• PROBLEM STATEMENT:
Take the entries below and print only the lines from the one with "red cap [439,539,507,622]" through the one with "orange goblet [579,407,651,538]", exactly as they stand, both ends included.

[Coordinate-based change listings]
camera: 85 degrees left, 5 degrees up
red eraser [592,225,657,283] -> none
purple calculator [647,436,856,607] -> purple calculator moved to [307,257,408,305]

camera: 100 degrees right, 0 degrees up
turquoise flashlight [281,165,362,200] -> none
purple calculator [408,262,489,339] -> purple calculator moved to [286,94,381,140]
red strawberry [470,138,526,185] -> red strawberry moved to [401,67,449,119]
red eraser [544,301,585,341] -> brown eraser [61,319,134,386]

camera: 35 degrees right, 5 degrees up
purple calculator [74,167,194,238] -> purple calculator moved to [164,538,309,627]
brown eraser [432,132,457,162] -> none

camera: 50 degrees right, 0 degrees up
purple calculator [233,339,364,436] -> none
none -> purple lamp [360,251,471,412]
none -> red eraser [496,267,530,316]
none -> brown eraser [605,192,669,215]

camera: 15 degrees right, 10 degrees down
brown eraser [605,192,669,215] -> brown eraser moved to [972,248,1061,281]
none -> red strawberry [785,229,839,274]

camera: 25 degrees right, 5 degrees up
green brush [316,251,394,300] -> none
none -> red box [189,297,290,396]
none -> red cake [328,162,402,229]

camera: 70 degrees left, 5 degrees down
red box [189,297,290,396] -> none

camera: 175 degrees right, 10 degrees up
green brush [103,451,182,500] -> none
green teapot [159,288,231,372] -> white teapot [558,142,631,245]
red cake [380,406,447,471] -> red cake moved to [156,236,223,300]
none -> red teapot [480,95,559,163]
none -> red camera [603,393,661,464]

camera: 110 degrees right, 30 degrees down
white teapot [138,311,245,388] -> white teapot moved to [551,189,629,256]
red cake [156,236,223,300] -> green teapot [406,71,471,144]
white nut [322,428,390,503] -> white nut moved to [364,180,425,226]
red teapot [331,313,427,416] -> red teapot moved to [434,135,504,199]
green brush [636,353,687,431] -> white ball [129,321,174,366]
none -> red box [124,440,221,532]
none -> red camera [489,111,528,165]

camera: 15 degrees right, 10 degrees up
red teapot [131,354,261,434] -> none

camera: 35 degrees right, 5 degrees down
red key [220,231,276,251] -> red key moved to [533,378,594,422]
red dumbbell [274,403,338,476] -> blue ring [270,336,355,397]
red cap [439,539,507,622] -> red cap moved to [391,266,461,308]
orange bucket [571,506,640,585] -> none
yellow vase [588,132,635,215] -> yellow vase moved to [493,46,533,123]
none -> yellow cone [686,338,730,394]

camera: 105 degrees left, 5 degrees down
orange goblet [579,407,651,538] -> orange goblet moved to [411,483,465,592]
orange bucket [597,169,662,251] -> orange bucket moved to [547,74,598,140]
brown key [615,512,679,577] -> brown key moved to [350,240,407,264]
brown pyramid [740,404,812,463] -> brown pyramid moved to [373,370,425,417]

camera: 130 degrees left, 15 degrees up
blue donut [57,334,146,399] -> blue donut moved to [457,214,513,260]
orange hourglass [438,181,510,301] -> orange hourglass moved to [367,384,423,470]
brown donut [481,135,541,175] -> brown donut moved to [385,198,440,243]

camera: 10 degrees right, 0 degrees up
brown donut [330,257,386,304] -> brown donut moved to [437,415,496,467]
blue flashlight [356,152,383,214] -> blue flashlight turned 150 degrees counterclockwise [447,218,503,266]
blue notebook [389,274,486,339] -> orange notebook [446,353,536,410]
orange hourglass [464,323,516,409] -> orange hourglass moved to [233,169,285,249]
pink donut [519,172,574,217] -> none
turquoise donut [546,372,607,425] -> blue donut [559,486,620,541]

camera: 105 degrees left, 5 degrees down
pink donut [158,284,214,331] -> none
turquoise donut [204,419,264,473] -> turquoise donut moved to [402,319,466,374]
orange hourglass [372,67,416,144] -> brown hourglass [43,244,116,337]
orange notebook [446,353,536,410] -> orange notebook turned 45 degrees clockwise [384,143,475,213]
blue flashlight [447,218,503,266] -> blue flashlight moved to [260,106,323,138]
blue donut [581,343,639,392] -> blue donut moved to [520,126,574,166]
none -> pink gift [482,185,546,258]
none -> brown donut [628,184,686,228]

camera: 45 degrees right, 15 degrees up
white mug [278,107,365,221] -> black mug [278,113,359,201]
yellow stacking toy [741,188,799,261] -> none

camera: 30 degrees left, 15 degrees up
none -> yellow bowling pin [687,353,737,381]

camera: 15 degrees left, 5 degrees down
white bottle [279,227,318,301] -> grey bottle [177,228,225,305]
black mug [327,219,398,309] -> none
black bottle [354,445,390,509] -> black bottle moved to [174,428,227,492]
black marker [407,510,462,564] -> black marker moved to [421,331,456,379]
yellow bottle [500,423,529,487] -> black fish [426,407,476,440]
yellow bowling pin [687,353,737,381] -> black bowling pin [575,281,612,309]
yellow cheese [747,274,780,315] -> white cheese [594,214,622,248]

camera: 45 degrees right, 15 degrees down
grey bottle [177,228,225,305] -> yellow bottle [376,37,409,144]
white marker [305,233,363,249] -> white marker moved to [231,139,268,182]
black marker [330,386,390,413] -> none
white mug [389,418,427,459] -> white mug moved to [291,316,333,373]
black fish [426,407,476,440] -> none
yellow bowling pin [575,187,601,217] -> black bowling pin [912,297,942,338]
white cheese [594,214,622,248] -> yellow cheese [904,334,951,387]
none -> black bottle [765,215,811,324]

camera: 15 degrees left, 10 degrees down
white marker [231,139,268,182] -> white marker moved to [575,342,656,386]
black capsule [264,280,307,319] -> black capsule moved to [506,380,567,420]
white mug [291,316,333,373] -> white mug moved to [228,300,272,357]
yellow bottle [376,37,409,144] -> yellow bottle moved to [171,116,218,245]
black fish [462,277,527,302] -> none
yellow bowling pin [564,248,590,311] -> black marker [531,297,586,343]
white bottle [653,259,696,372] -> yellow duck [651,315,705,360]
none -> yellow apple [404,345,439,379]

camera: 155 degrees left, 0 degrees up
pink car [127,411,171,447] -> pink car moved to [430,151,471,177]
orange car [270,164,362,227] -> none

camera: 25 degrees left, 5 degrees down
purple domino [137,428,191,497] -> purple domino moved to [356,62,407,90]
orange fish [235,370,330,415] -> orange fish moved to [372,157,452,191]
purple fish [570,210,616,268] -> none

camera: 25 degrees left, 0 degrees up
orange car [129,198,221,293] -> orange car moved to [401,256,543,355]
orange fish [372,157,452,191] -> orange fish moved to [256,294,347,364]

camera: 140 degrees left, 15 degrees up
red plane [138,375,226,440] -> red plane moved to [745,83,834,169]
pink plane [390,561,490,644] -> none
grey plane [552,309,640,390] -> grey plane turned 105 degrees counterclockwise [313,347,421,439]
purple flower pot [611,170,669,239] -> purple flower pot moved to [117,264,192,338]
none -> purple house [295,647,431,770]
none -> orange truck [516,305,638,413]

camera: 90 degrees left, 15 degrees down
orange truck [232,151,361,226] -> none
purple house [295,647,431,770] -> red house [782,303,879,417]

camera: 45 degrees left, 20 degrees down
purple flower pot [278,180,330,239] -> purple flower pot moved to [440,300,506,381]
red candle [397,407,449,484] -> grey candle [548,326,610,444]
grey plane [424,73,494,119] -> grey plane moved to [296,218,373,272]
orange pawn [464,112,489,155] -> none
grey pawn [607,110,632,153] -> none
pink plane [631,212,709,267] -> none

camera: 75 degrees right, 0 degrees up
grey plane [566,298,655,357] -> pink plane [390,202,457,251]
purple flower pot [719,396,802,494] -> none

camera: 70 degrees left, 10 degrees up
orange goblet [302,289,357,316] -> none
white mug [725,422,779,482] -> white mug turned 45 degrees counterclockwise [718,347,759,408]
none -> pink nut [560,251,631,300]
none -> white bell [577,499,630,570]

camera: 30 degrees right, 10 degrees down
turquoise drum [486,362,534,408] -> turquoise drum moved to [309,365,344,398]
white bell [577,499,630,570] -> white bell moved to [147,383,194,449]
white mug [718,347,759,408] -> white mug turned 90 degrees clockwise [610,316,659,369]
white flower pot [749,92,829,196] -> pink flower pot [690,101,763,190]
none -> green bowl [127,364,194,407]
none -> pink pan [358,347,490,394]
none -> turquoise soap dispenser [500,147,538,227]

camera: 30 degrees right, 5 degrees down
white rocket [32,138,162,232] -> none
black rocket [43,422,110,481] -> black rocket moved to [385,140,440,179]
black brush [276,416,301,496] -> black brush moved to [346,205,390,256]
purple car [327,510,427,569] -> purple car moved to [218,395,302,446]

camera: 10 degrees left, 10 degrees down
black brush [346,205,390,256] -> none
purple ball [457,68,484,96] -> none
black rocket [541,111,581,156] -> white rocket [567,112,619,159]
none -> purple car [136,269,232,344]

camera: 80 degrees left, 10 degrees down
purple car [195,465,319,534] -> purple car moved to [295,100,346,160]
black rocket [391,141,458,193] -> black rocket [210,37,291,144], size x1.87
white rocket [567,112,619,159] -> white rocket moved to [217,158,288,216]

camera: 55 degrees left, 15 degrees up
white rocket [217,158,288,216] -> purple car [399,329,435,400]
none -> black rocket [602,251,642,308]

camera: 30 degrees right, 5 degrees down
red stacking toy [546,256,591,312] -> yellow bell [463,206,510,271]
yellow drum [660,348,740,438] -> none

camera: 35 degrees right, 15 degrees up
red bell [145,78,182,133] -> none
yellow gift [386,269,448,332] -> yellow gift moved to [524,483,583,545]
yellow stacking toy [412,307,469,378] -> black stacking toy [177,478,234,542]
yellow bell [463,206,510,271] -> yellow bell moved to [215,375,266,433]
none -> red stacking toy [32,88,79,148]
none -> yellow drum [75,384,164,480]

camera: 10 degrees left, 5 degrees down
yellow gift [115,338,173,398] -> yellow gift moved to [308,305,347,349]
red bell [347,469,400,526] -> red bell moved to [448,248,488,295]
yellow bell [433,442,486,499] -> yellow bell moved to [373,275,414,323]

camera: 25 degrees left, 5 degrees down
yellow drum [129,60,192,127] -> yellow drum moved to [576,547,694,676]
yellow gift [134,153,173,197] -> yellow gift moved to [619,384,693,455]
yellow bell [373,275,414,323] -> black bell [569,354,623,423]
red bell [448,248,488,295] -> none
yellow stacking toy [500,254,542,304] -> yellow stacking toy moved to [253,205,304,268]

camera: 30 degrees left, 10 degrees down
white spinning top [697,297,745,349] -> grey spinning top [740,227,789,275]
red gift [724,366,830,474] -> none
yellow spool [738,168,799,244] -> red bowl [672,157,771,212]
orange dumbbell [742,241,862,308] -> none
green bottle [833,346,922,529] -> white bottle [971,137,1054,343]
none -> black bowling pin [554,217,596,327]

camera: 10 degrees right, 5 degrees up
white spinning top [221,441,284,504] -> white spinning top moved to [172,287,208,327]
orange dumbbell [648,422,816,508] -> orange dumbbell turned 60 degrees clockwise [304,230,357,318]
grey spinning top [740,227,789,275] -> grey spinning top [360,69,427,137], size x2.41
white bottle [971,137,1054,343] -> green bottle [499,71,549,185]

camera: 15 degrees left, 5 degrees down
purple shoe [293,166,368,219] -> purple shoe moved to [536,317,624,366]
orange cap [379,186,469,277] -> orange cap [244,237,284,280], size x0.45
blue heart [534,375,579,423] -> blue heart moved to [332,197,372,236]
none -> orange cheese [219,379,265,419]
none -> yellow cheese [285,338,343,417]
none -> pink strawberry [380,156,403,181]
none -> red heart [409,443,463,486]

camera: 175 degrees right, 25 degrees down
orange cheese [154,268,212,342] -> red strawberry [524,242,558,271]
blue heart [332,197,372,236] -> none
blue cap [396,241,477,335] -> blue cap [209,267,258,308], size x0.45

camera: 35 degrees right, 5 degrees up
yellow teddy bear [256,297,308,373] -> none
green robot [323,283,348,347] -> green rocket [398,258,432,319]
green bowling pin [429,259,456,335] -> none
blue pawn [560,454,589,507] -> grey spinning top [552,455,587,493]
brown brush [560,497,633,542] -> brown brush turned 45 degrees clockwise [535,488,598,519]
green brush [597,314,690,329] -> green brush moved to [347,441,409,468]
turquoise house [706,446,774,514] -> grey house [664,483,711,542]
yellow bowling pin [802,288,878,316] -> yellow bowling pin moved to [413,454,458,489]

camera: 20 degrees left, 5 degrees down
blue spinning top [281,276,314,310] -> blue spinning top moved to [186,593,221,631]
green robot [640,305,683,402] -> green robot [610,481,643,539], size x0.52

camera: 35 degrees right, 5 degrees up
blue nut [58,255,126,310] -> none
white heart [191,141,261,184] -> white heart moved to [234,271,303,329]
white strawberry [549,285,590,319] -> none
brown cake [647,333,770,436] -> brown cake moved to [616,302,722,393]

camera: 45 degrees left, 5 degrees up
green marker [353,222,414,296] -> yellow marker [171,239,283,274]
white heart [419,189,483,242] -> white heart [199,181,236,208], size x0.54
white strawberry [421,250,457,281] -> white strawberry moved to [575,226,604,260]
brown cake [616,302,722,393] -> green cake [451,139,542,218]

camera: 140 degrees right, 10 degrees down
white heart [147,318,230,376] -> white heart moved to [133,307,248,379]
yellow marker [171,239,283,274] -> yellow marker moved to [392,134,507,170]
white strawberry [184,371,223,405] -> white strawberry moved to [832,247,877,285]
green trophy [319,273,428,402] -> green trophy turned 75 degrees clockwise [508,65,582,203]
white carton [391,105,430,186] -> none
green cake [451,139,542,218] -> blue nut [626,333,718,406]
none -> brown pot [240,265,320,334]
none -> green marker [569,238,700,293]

• WORKED SOLUTION:
red cap [439,539,507,622] -> red cap moved to [391,266,461,308]
orange bucket [571,506,640,585] -> none
yellow vase [588,132,635,215] -> yellow vase moved to [493,46,533,123]
none -> yellow cone [686,338,730,394]

camera: 105 degrees left, 5 degrees down
orange goblet [579,407,651,538] -> orange goblet moved to [411,483,465,592]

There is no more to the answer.